** Start of Dataset entries **

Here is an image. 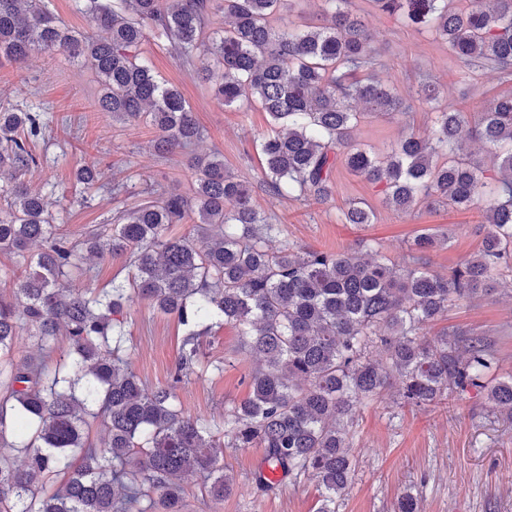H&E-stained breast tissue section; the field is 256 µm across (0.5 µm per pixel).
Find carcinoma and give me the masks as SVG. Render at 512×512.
I'll return each mask as SVG.
<instances>
[{
  "label": "carcinoma",
  "instance_id": "obj_1",
  "mask_svg": "<svg viewBox=\"0 0 512 512\" xmlns=\"http://www.w3.org/2000/svg\"><path fill=\"white\" fill-rule=\"evenodd\" d=\"M41 2L0 0V56L19 61L43 51L81 60L98 77V111L149 123L156 151L187 148L201 131L178 89L159 80L143 56L150 35L185 64L206 51L200 72L224 107L259 101L271 125L259 140L263 181L274 194L327 204L343 165L383 186L395 211L476 208L486 233L478 253L446 276L428 269L427 253L439 239L426 231L415 236L405 266L288 243L271 251L266 242L280 226L257 210L246 182L224 168V156L211 152L191 160L192 195L166 193L118 216L109 238L92 233L72 241L56 232L44 196L21 180L39 165L29 142L46 128L43 113L1 109L0 252L15 254L29 271L16 301L0 300V354L21 324L40 337L63 329L72 349V360L52 370L10 369L0 434L10 408L13 429L32 437L23 445L24 466L0 462L3 512H153L158 502L164 512H181L180 480L190 473L222 500L232 489L220 464L223 435L237 448H265L264 466L253 474L258 487L270 484L267 468L310 476L320 490L317 512H336L352 469L349 424L359 404L382 394L391 372L407 404L476 389L512 417V377L490 379L497 360L490 342L462 331L424 335L453 302L487 292L495 275L512 271V92L469 115L440 107L436 83H423L416 95L433 113L432 136L407 132L380 158L352 140L357 105L404 114L412 97L377 74L368 25L351 0H323L322 23L306 29L282 23L297 0H84L80 10L106 30L104 38L69 29ZM372 4L411 27L433 29L454 51L462 80L485 70L512 76V0L469 11L456 0ZM216 9L224 27L209 32ZM465 129L493 157L499 176L458 152ZM74 177L90 186L98 170L83 164ZM189 218L197 238L170 235L171 225ZM373 218L356 203L343 211L347 224ZM35 243L40 251L28 253ZM85 251L127 256V278L112 279L107 290L72 293L65 280ZM135 298L187 327L164 388L141 382L124 347V307ZM223 322L238 327L258 362L251 392L221 423L191 418L175 390L202 365L198 336ZM375 348L379 361L371 357ZM98 416L108 429L102 448L83 440V426ZM62 470L68 479L59 486L36 487Z\"/></svg>",
  "mask_w": 512,
  "mask_h": 512
}]
</instances>
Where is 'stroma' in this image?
I'll list each match as a JSON object with an SVG mask.
<instances>
[{
    "instance_id": "35a3bbf8",
    "label": "stroma",
    "mask_w": 512,
    "mask_h": 512,
    "mask_svg": "<svg viewBox=\"0 0 512 512\" xmlns=\"http://www.w3.org/2000/svg\"><path fill=\"white\" fill-rule=\"evenodd\" d=\"M365 15L372 45L383 64L381 75L400 91H416L419 80L436 82L441 103L464 112L480 111L493 96L512 91V81L485 71L466 88L457 84V65L448 46L426 28L403 25L372 8L369 0H353ZM144 48L155 73L176 87L200 126L203 137L191 147L158 154L151 142L155 129L145 123H123L96 108L99 85L95 73L82 62L61 54L35 52L22 63L0 58V107L16 106L44 112L47 126L31 147L40 165L28 177L31 189L46 195L62 233L81 240L90 230L112 233L116 212L146 202L144 184L161 192L191 194L195 182L190 161L194 155L217 151L232 173L247 180L256 208L280 225V242L336 252L361 250L368 245L394 263H402L420 230L443 240L428 256L431 271L448 274L480 248L484 229L476 211L418 207L398 213L387 207L379 187L348 170L335 177L332 202L316 205L271 195L262 181V158L255 141L269 129V117L256 102L227 108L214 97L212 86L196 67L186 66L156 40ZM424 104L407 114L362 112L353 131L356 142L386 152L407 130L431 133ZM96 162L100 176L93 188L80 192L73 173ZM357 202L374 214L370 224H346L341 210ZM126 259L108 255L85 263L71 273L73 292L110 287L113 278L126 276ZM126 346L131 364L150 387L166 384L178 360L186 328L177 316L154 310L147 301L127 306ZM463 330L491 341L498 359L497 374L512 376V274L498 276L484 296L451 306L431 330ZM203 362L216 371L192 374L177 387L185 415L222 421L224 412L249 394V375L255 360L244 350L234 325L214 326L199 338ZM65 335L38 340L20 325L9 362L41 361L47 365L69 361ZM399 380L376 400L359 406L347 441L354 460L345 495L336 512H398L405 494L416 497L420 512H512V419L501 413L486 393L468 390L448 403L430 407L402 404ZM260 447L224 449V471L233 489L215 502L201 490V480L182 481L183 512H316L314 480L280 478L271 490H257L253 472L262 465Z\"/></svg>"
}]
</instances>
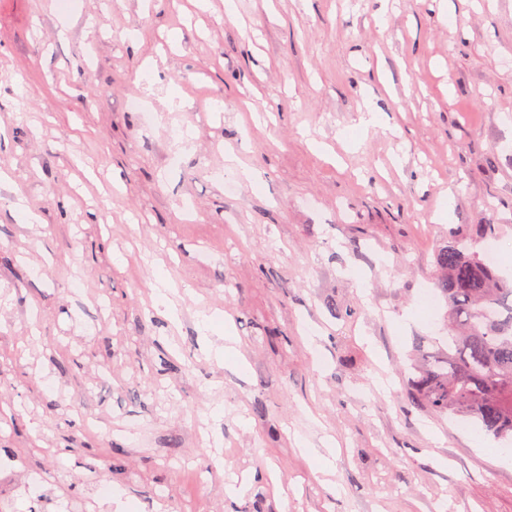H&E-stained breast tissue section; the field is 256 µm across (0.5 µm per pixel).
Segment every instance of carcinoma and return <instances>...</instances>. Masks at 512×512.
<instances>
[{"label":"carcinoma","mask_w":512,"mask_h":512,"mask_svg":"<svg viewBox=\"0 0 512 512\" xmlns=\"http://www.w3.org/2000/svg\"><path fill=\"white\" fill-rule=\"evenodd\" d=\"M434 263L448 301V349L425 351L412 403L512 443V282L454 235Z\"/></svg>","instance_id":"carcinoma-1"}]
</instances>
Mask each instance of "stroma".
<instances>
[{"label": "stroma", "mask_w": 512, "mask_h": 512, "mask_svg": "<svg viewBox=\"0 0 512 512\" xmlns=\"http://www.w3.org/2000/svg\"><path fill=\"white\" fill-rule=\"evenodd\" d=\"M234 3L0 0V512H512L409 388L449 235L512 278V0Z\"/></svg>", "instance_id": "1"}]
</instances>
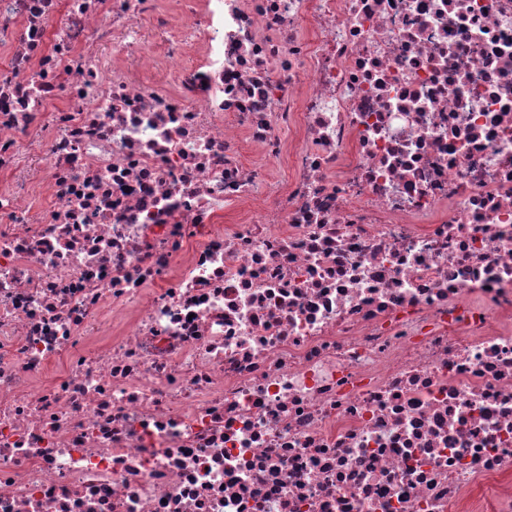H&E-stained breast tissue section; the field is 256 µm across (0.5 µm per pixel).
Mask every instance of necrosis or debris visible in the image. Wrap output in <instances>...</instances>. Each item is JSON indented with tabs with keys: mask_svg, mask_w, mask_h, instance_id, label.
<instances>
[{
	"mask_svg": "<svg viewBox=\"0 0 512 512\" xmlns=\"http://www.w3.org/2000/svg\"><path fill=\"white\" fill-rule=\"evenodd\" d=\"M0 50V512H512V0Z\"/></svg>",
	"mask_w": 512,
	"mask_h": 512,
	"instance_id": "4bbe7bcc",
	"label": "necrosis or debris"
}]
</instances>
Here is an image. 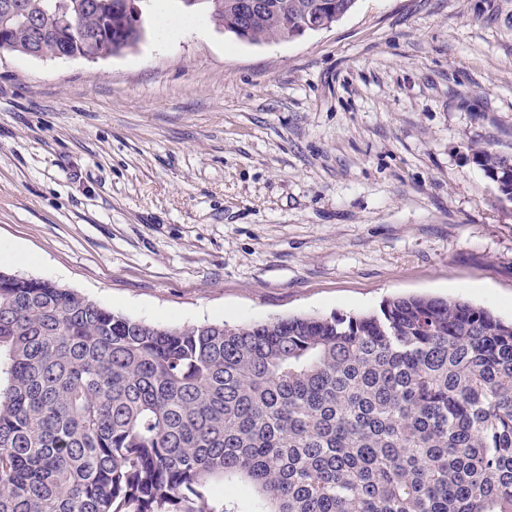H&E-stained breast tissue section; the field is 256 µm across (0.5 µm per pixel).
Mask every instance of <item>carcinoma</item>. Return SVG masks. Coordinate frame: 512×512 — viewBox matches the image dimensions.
<instances>
[{"mask_svg": "<svg viewBox=\"0 0 512 512\" xmlns=\"http://www.w3.org/2000/svg\"><path fill=\"white\" fill-rule=\"evenodd\" d=\"M0 48L63 22L103 58L127 0H19ZM206 0L250 42L334 24L356 0ZM473 159L512 205V155ZM0 512H512V321L467 301L164 326L0 270Z\"/></svg>", "mask_w": 512, "mask_h": 512, "instance_id": "cac0c4a2", "label": "carcinoma"}]
</instances>
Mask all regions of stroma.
Here are the masks:
<instances>
[{"label":"stroma","instance_id":"obj_1","mask_svg":"<svg viewBox=\"0 0 512 512\" xmlns=\"http://www.w3.org/2000/svg\"><path fill=\"white\" fill-rule=\"evenodd\" d=\"M167 25H159V17ZM93 62L0 52V269L154 324L365 312L512 319V0H357L241 41L181 0ZM471 151L476 164L495 187L496 202L512 205V155L498 152L487 143H476Z\"/></svg>","mask_w":512,"mask_h":512}]
</instances>
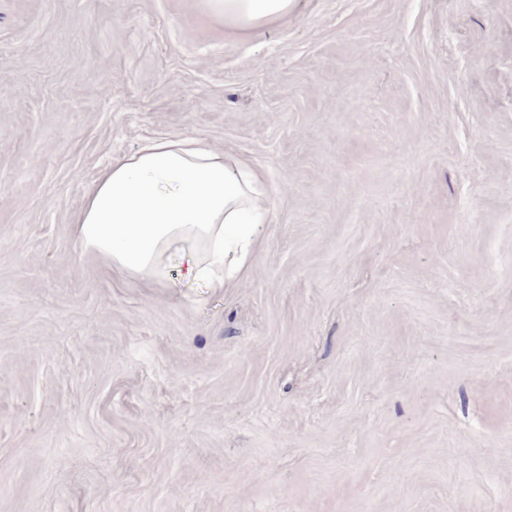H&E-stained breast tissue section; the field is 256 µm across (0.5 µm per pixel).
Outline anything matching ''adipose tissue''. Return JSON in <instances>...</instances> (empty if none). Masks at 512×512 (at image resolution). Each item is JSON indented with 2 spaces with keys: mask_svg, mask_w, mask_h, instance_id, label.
<instances>
[{
  "mask_svg": "<svg viewBox=\"0 0 512 512\" xmlns=\"http://www.w3.org/2000/svg\"><path fill=\"white\" fill-rule=\"evenodd\" d=\"M225 29L249 36L292 13L296 0H202ZM257 174L202 141H145L114 158L88 186L72 224L83 251L112 270L150 284L167 281L166 259L181 278L210 291L245 274L266 220Z\"/></svg>",
  "mask_w": 512,
  "mask_h": 512,
  "instance_id": "adipose-tissue-1",
  "label": "adipose tissue"
}]
</instances>
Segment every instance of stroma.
<instances>
[{
  "label": "stroma",
  "instance_id": "1",
  "mask_svg": "<svg viewBox=\"0 0 512 512\" xmlns=\"http://www.w3.org/2000/svg\"><path fill=\"white\" fill-rule=\"evenodd\" d=\"M174 136L266 190L214 293L72 234ZM0 512H512V0H0ZM296 0H203L204 10L231 32L250 36L288 17Z\"/></svg>",
  "mask_w": 512,
  "mask_h": 512
}]
</instances>
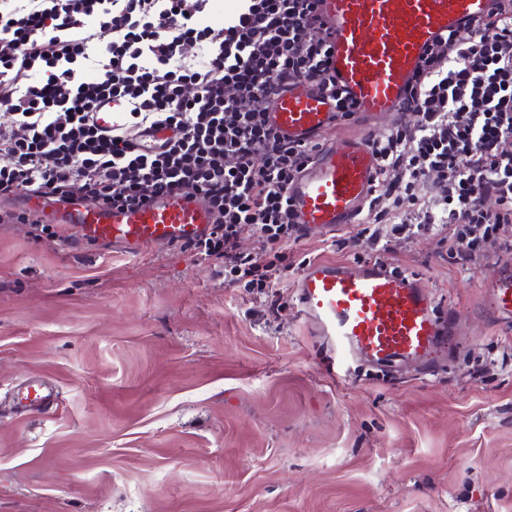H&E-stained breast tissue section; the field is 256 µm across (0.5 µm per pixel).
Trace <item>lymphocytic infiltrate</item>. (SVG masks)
I'll use <instances>...</instances> for the list:
<instances>
[{
	"mask_svg": "<svg viewBox=\"0 0 512 512\" xmlns=\"http://www.w3.org/2000/svg\"><path fill=\"white\" fill-rule=\"evenodd\" d=\"M236 2L215 24L209 0H0V109L14 115L0 132V200L136 208L188 190L212 215L200 253L230 283L270 287L275 262L239 253L238 240H303L287 188L320 145L289 142L267 114L298 80L334 99L337 123L356 111L328 74L319 0ZM87 69L93 78H79ZM371 145L381 167L361 232L377 252L429 233L465 267L507 248L512 0L426 50L396 122Z\"/></svg>",
	"mask_w": 512,
	"mask_h": 512,
	"instance_id": "obj_1",
	"label": "lymphocytic infiltrate"
}]
</instances>
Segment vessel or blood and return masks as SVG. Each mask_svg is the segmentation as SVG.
<instances>
[{
  "label": "vessel or blood",
  "instance_id": "obj_1",
  "mask_svg": "<svg viewBox=\"0 0 512 512\" xmlns=\"http://www.w3.org/2000/svg\"><path fill=\"white\" fill-rule=\"evenodd\" d=\"M495 0H320L333 37L330 75L360 113L397 112L425 50L449 31L487 16ZM333 104L306 81L275 101L271 124L296 142L317 140L333 122ZM379 169L366 135L343 136L324 146L290 185L288 196L304 233L325 234L358 222ZM80 240L137 255L202 238L211 223L196 198L180 195L138 209H103L82 203L57 213ZM485 300L498 318L512 322V264L504 263ZM307 323L325 336L341 359L375 366L430 358L446 330L433 300L415 277L376 262L340 267L311 264L297 282Z\"/></svg>",
  "mask_w": 512,
  "mask_h": 512
}]
</instances>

** End of Dataset entries **

## What you have to do
Set down exactly what runs from the line with "Segment vessel or" to the last line of the data above, including both of those lines and no others.

## The answer
Segment vessel or blood and return masks as SVG. Each mask_svg is the segmentation as SVG.
<instances>
[{
  "label": "vessel or blood",
  "instance_id": "obj_1",
  "mask_svg": "<svg viewBox=\"0 0 512 512\" xmlns=\"http://www.w3.org/2000/svg\"><path fill=\"white\" fill-rule=\"evenodd\" d=\"M495 0H320L333 37L330 75L360 113L397 112L425 50L449 31L487 16ZM333 104L306 81L275 101L271 124L296 142L317 140L333 122ZM379 169L366 135L343 136L324 146L290 185L288 196L304 233L325 234L358 222ZM80 240L137 255L202 238L211 223L196 198L180 195L138 209H103L82 203L57 213ZM485 300L498 318L512 322V264L504 263ZM307 323L325 336L341 359L375 366L430 358L446 330L433 300L415 277L376 262L340 267L311 264L297 282Z\"/></svg>",
  "mask_w": 512,
  "mask_h": 512
}]
</instances>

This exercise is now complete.